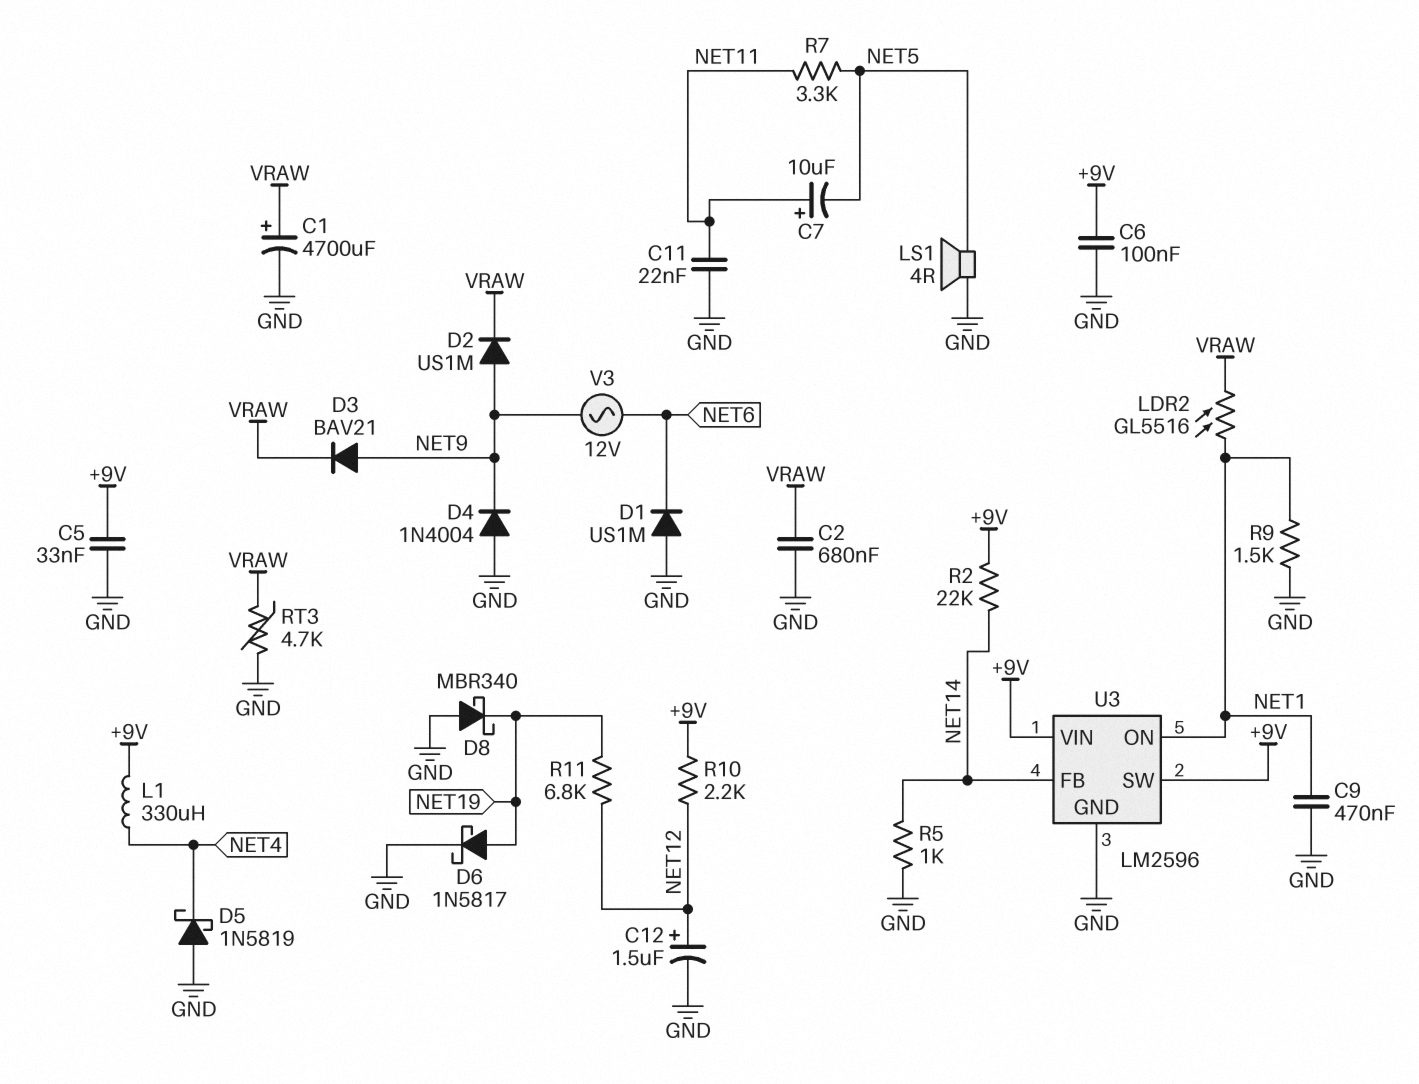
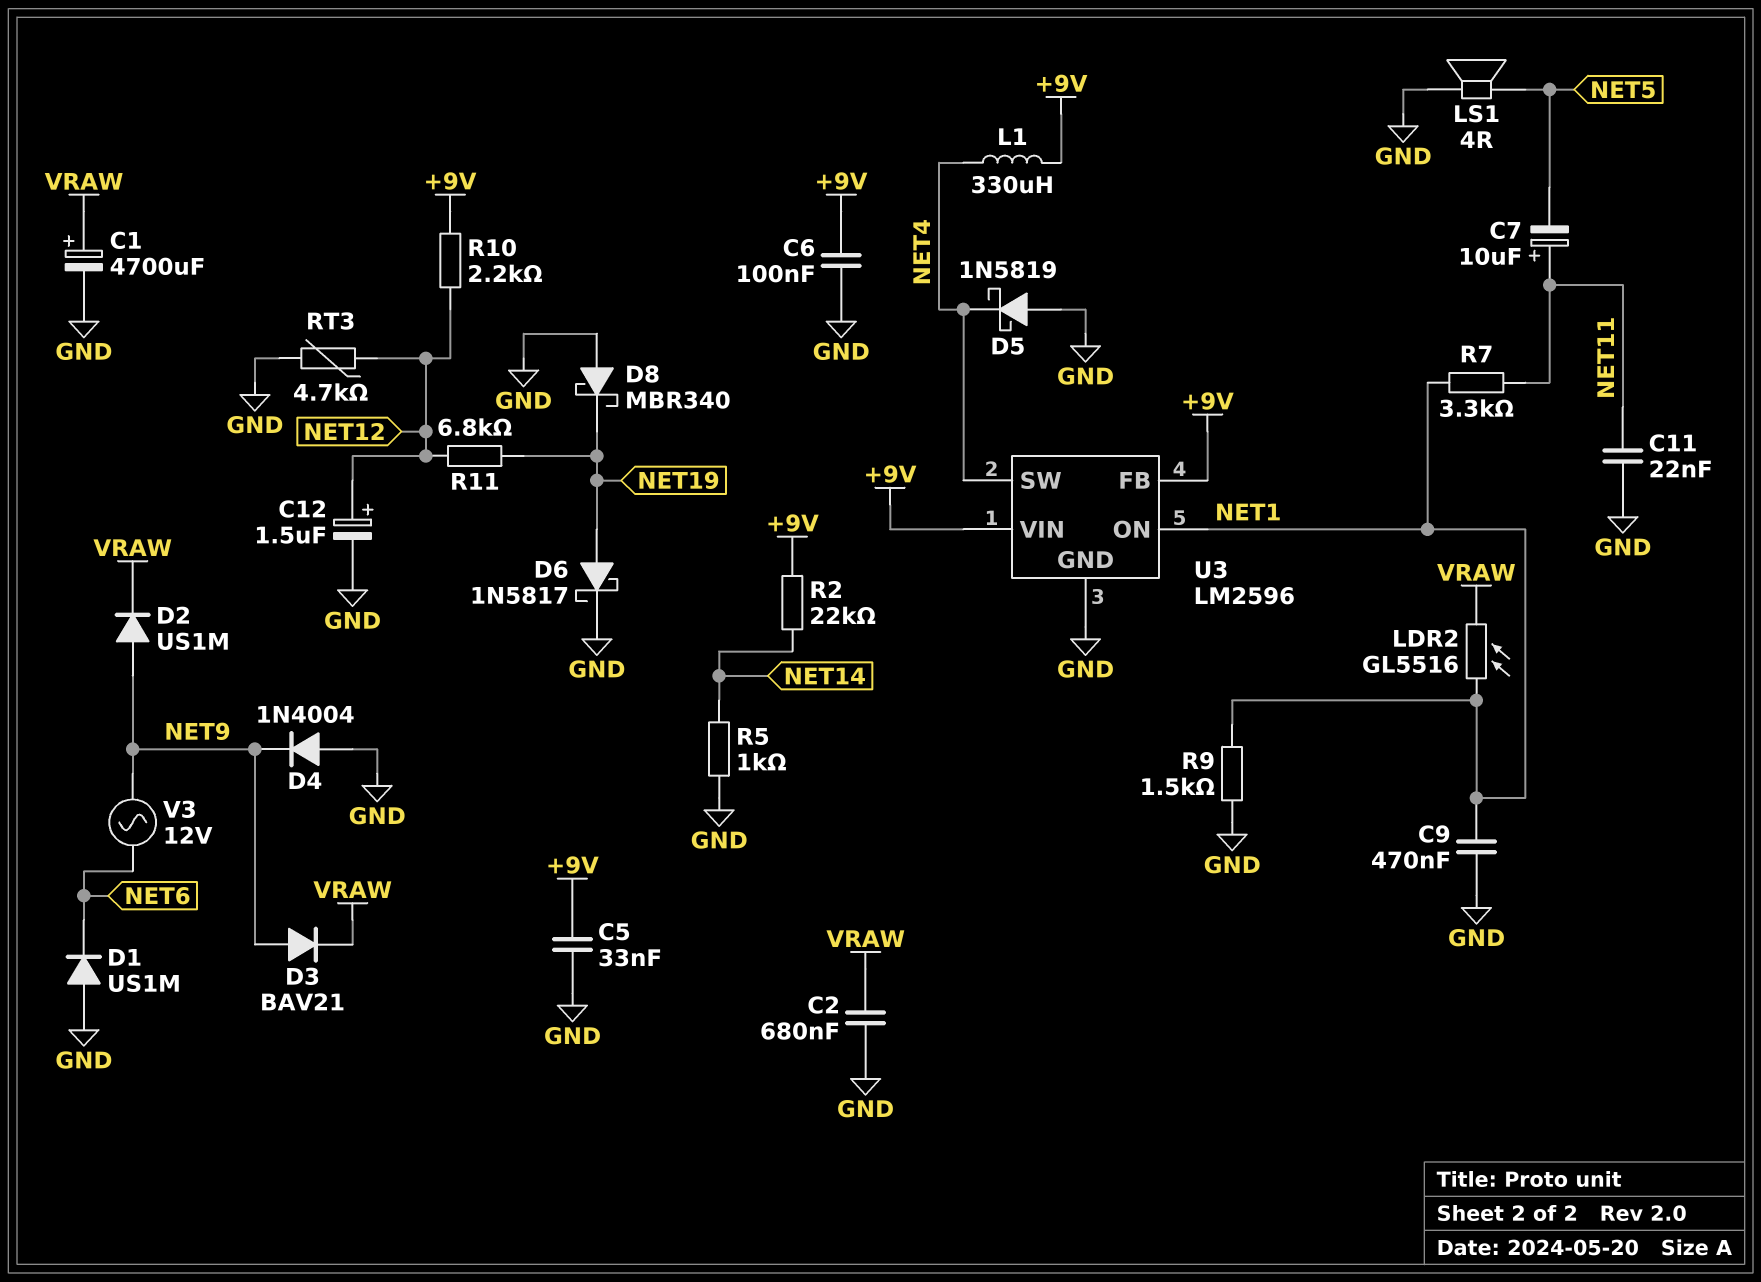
R7: 3.3k (NET5, NET11) -> 3.3k (NET1, NET11)
RT3: 4.7k (GND, VRAW) -> 4.7k (GND, NET12)
U3 pin FB: NET14 -> +9V
U3 pin SW: +9V -> NET4

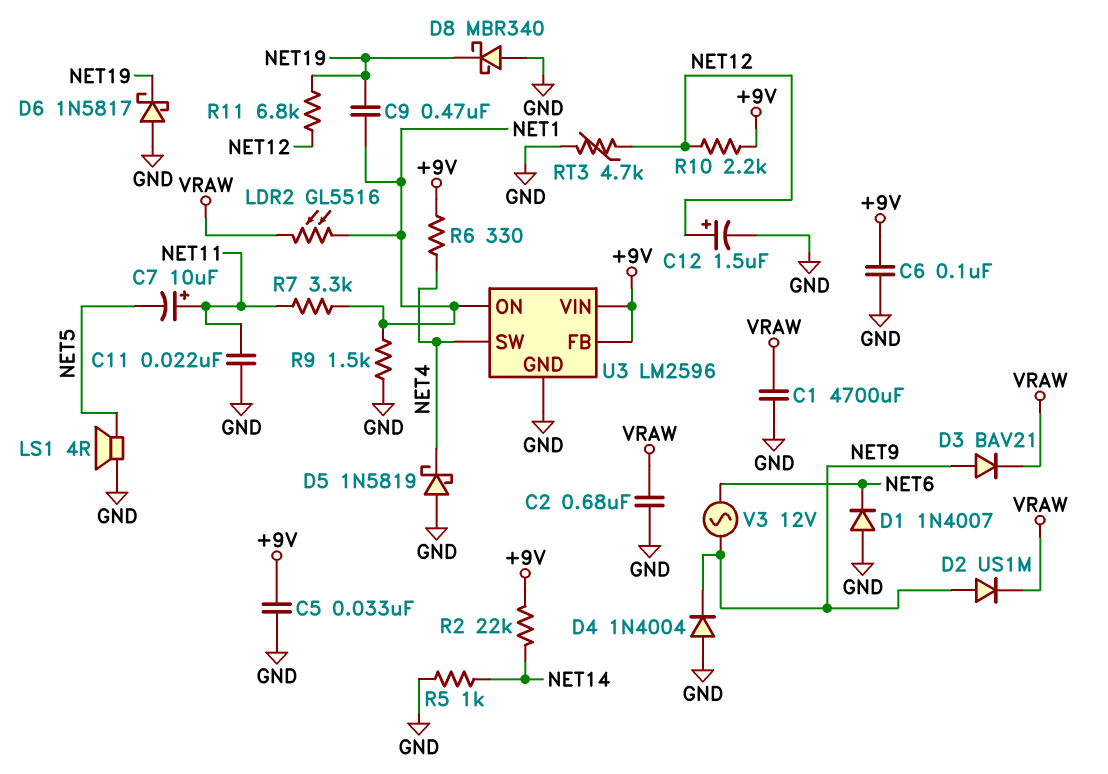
C1: 4700uF (plus VRAW, minus GND) -> 4700uF (GND, VRAW)
C9: 470nF (GND, NET1) -> 470nF (NET1, NET19)
D1: diode US1M (A GND, K NET6) -> diode 1N4007 (A GND, K NET6)
D6: schottky 1N5817 (A NET19, K GND) -> schottky 1N5817 (A GND, K NET19)
L1: 330uH (+9V, NET4) -> none
R6: none -> 330 (+9V, NET4)

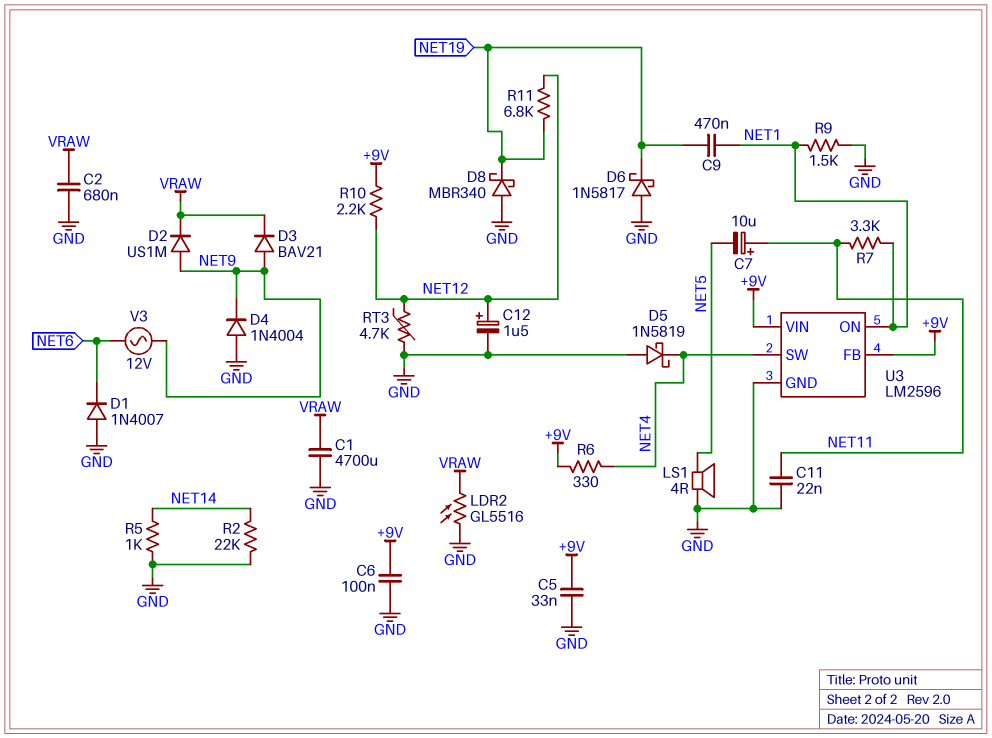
LDR2: GL5516 (NET1, VRAW) -> GL5516 (GND, VRAW)
R2: 22k (+9V, NET14) -> 22k (GND, NET14)

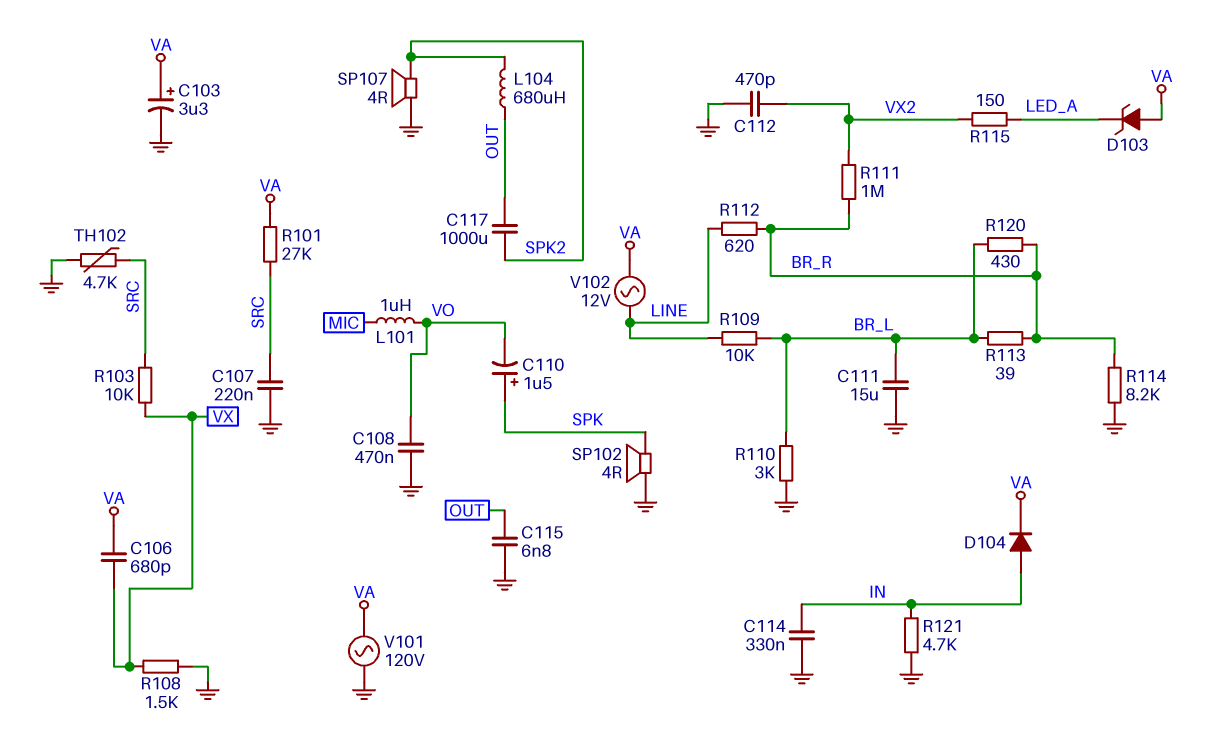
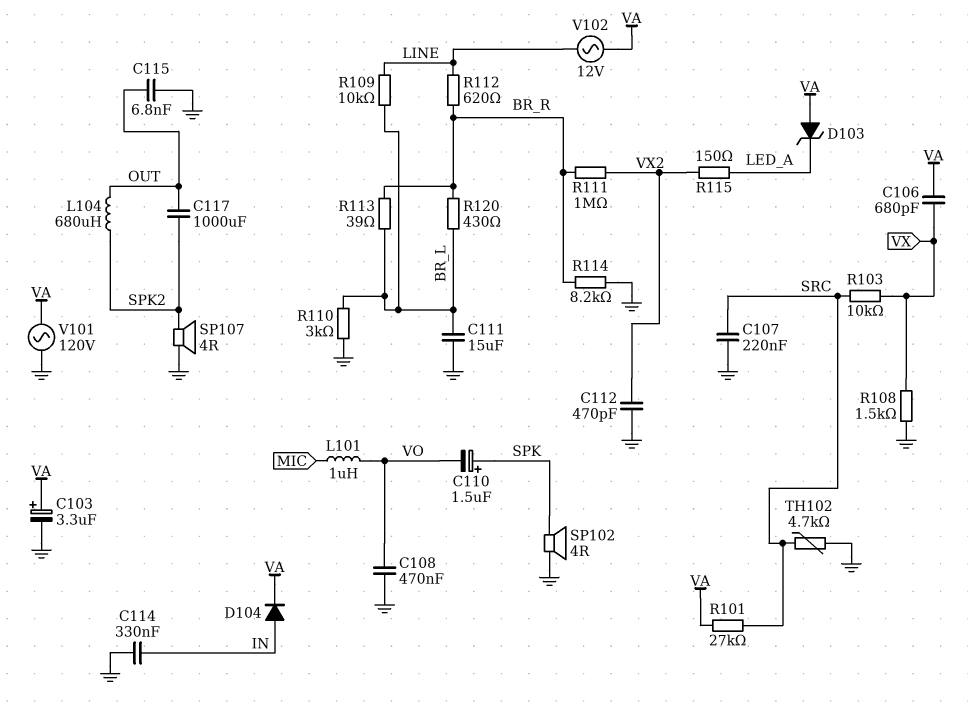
R121: 4.7k (GND, IN) -> none

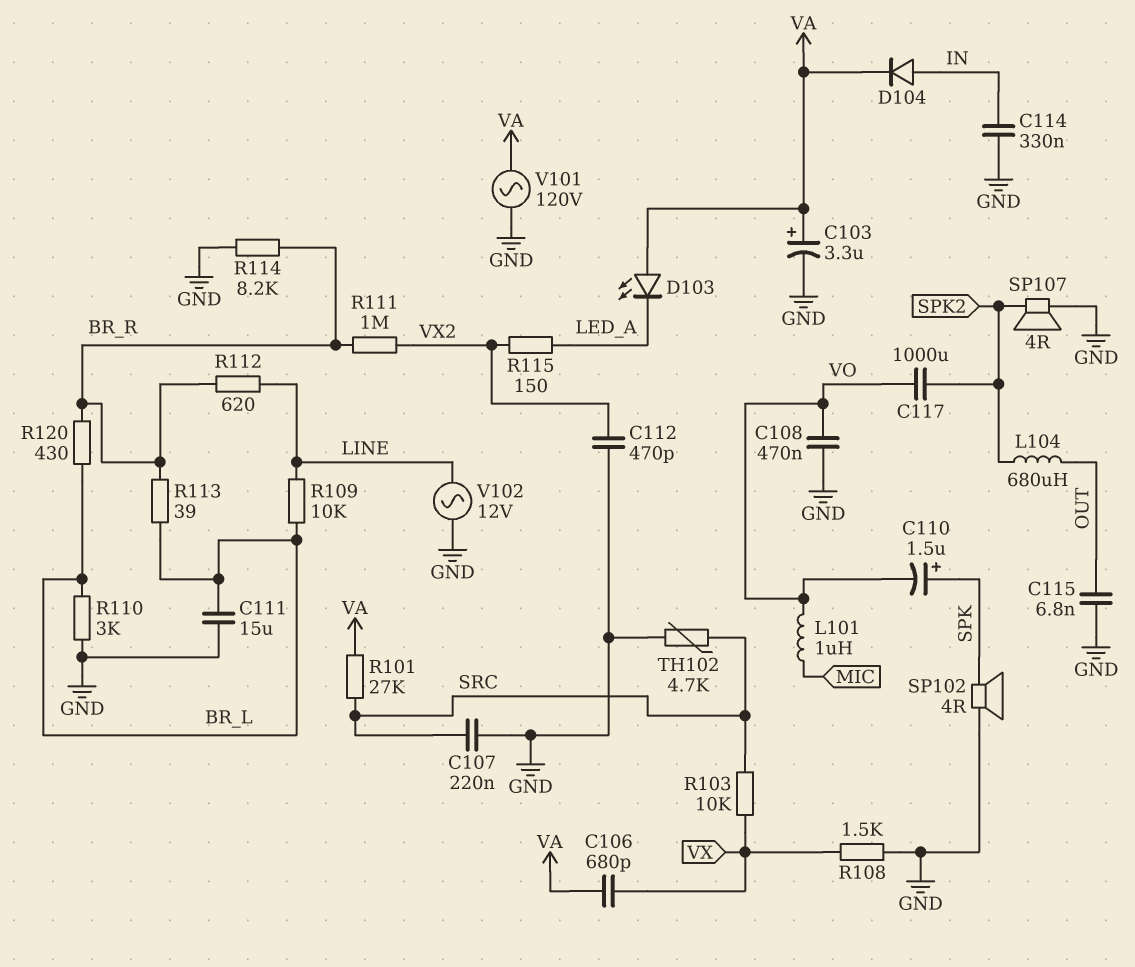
C117: 1000uF (OUT, SPK2) -> 1000uF (SPK2, VO)
D103: zener (A VA, K LED_A) -> LED (A VA, K LED_A)
V102: AC 12V (LINE, VA) -> AC 12V (GND, LINE)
━━━━━━━━━━
### Aim of the task
Please write every line above out exactly as given, except for any pictures.

### Finished exercise
R7: 3.3k (NET5, NET11) -> 3.3k (NET1, NET11)
RT3: 4.7k (GND, VRAW) -> 4.7k (GND, NET12)
U3 pin FB: NET14 -> +9V
U3 pin SW: +9V -> NET4

C1: 4700uF (plus VRAW, minus GND) -> 4700uF (GND, VRAW)
C9: 470nF (GND, NET1) -> 470nF (NET1, NET19)
D1: diode US1M (A GND, K NET6) -> diode 1N4007 (A GND, K NET6)
D6: schottky 1N5817 (A NET19, K GND) -> schottky 1N5817 (A GND, K NET19)
L1: 330uH (+9V, NET4) -> none
R6: none -> 330 (+9V, NET4)

LDR2: GL5516 (NET1, VRAW) -> GL5516 (GND, VRAW)
R2: 22k (+9V, NET14) -> 22k (GND, NET14)

R121: 4.7k (GND, IN) -> none

C117: 1000uF (OUT, SPK2) -> 1000uF (SPK2, VO)
D103: zener (A VA, K LED_A) -> LED (A VA, K LED_A)
V102: AC 12V (LINE, VA) -> AC 12V (GND, LINE)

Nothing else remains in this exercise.